** begin The records **

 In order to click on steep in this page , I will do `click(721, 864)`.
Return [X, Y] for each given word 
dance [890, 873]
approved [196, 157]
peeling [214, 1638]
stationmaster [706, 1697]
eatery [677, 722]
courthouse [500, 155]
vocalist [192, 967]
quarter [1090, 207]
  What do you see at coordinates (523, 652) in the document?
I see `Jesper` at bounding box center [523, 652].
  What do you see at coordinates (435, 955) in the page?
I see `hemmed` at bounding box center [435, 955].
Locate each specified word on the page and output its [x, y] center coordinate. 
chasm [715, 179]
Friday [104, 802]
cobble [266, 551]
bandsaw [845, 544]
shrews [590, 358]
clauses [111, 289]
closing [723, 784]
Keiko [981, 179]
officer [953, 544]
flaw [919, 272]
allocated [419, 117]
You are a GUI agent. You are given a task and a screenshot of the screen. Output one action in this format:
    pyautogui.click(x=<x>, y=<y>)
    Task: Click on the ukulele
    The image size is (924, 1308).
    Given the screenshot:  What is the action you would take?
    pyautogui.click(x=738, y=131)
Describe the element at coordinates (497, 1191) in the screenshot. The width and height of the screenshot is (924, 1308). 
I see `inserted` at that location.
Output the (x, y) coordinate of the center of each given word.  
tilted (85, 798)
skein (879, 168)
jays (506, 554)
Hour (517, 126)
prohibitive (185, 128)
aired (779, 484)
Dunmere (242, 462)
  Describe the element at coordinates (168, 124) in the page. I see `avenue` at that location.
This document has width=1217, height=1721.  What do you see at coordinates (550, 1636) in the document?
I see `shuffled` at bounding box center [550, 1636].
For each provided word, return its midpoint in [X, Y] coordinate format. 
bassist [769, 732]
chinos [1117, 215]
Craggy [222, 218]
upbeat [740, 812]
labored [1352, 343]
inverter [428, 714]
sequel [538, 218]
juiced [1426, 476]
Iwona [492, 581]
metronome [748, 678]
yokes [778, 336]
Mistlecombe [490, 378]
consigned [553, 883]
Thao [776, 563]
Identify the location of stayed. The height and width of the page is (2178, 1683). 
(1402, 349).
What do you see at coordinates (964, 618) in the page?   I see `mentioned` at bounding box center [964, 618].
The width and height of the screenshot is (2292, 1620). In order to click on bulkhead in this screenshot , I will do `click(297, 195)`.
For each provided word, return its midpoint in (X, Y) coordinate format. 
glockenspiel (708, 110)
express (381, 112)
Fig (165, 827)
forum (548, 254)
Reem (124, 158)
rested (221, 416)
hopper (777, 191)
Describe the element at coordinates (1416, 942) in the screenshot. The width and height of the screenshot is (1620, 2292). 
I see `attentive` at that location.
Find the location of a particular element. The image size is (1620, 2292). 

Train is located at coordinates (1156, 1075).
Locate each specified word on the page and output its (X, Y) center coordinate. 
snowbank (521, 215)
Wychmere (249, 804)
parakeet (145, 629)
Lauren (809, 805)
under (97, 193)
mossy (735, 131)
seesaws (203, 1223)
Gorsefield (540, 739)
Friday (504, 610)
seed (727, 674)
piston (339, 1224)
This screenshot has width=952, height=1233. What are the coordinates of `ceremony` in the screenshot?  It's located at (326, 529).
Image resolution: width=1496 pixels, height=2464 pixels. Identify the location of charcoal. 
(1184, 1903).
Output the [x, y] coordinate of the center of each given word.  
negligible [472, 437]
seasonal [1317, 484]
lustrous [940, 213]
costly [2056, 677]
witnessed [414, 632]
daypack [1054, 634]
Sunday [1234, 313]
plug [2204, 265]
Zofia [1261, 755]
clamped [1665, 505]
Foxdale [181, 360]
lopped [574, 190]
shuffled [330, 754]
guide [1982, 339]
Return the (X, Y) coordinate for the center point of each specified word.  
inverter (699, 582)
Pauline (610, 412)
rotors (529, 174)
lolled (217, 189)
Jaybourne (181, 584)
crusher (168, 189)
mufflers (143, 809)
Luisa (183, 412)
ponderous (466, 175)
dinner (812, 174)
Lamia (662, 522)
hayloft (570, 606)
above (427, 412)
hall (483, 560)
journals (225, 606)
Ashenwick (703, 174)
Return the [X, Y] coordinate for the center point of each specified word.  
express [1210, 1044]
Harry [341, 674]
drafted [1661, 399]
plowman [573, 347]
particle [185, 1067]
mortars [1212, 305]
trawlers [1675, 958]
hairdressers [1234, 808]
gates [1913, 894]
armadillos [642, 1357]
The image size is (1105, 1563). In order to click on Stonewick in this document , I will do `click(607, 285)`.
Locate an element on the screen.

** end The records **

_Your instructions:_ Put the material starting at the line that contains "lolled (217, 189)" and ending at the line that contains "armadillos [642, 1357]" into a two-column CSV with the headers request and answer. Give one row per request, with its text and its answer each in a single quoted field and any line breaks replaced by spaces.

_Exercise output:_
request,answer
"lolled","(217, 189)"
"Jaybourne","(181, 584)"
"crusher","(168, 189)"
"mufflers","(143, 809)"
"Luisa","(183, 412)"
"ponderous","(466, 175)"
"dinner","(812, 174)"
"Lamia","(662, 522)"
"hayloft","(570, 606)"
"above","(427, 412)"
"hall","(483, 560)"
"journals","(225, 606)"
"Ashenwick","(703, 174)"
"Return the [X, Y] coordinate for the center point of each specified word. express","[1210, 1044]"
"Harry","[341, 674]"
"drafted","[1661, 399]"
"plowman","[573, 347]"
"particle","[185, 1067]"
"mortars","[1212, 305]"
"trawlers","[1675, 958]"
"hairdressers","[1234, 808]"
"gates","[1913, 894]"
"armadillos","[642, 1357]"